▸ To-do item: Would you return the data exactly as given, except for its pictures?

▸ Extracted records:
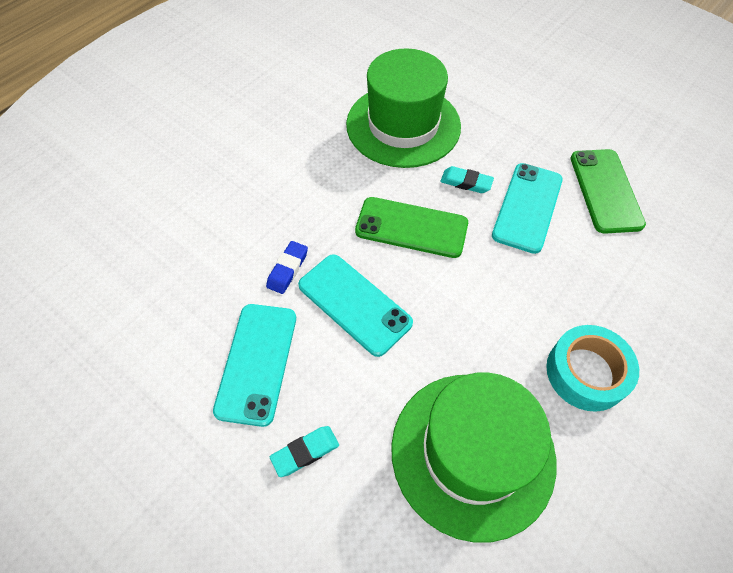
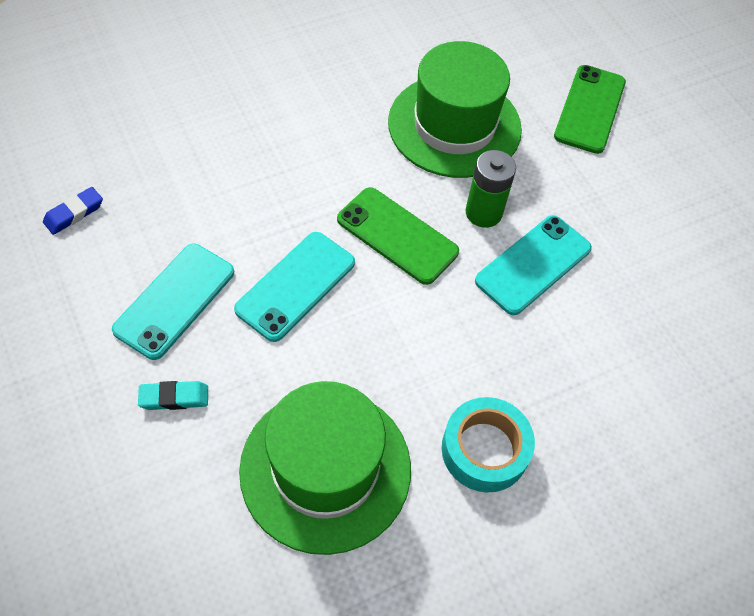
camera: 20 degrees right, 0 degrees up
blue eraser [266,241,308,294] -> blue eraser moved to [43,187,103,235]
turquoise phone [298,254,413,357] -> turquoise phone turned 60 degrees clockwise [234,232,355,342]
turquoise eraser [440,166,494,193] -> green battery [466,150,516,228]
green phone [571,149,646,234] -> green phone moved to [554,65,626,154]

▸ Output of the task:
camera: 20 degrees right, 0 degrees up
blue eraser [266,241,308,294] -> blue eraser moved to [43,187,103,235]
turquoise phone [298,254,413,357] -> turquoise phone turned 60 degrees clockwise [234,232,355,342]
turquoise eraser [440,166,494,193] -> green battery [466,150,516,228]
green phone [571,149,646,234] -> green phone moved to [554,65,626,154]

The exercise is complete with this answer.